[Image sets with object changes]
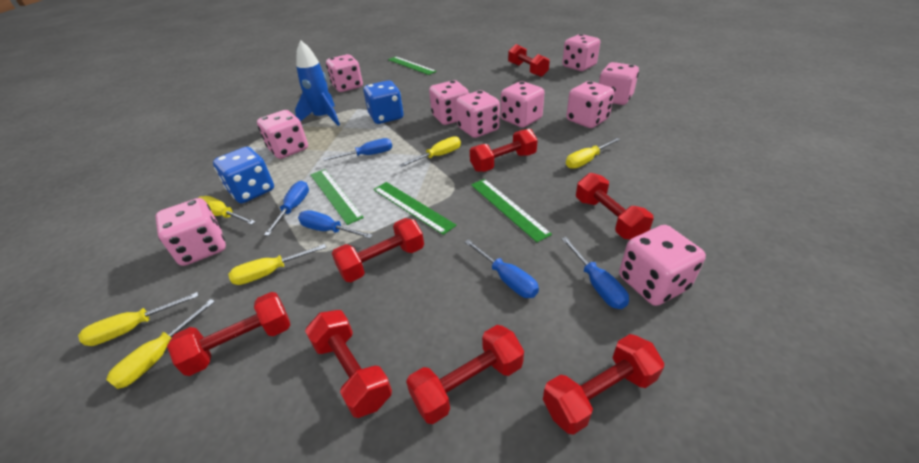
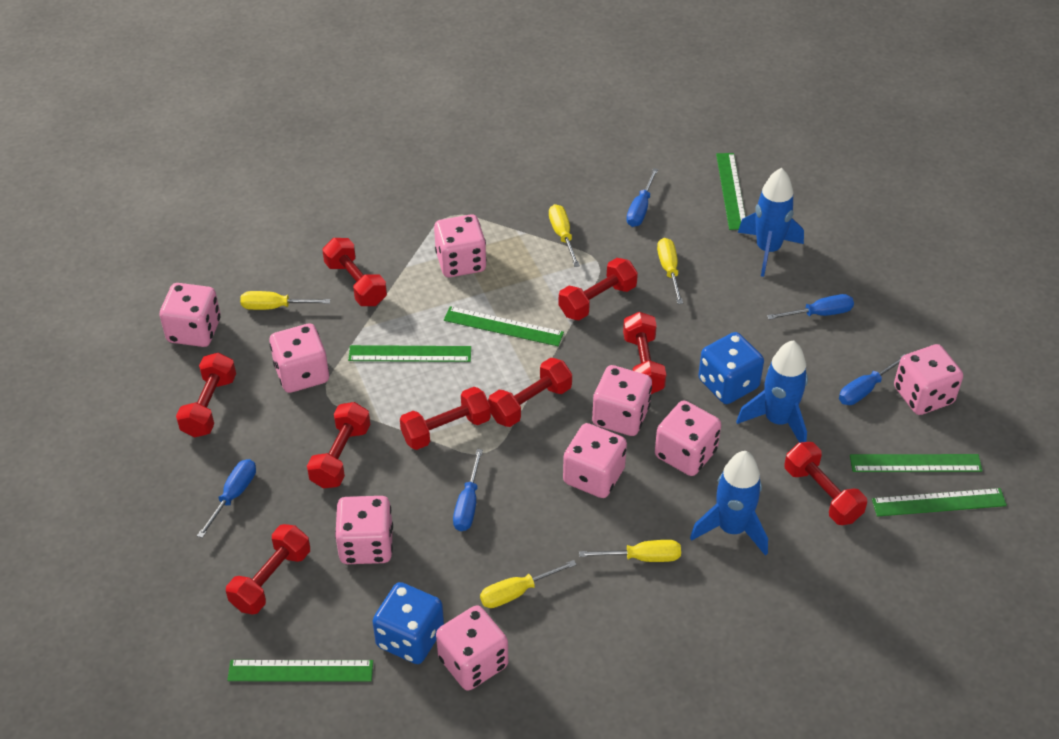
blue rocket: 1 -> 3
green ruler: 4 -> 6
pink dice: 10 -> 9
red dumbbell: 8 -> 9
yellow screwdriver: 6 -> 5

EXERCISE REQUIREMENTS
The records above are to be repeated exactly, with every picture removed from the copy.

TASK RESPONSE
blue rocket: 1 -> 3
green ruler: 4 -> 6
pink dice: 10 -> 9
red dumbbell: 8 -> 9
yellow screwdriver: 6 -> 5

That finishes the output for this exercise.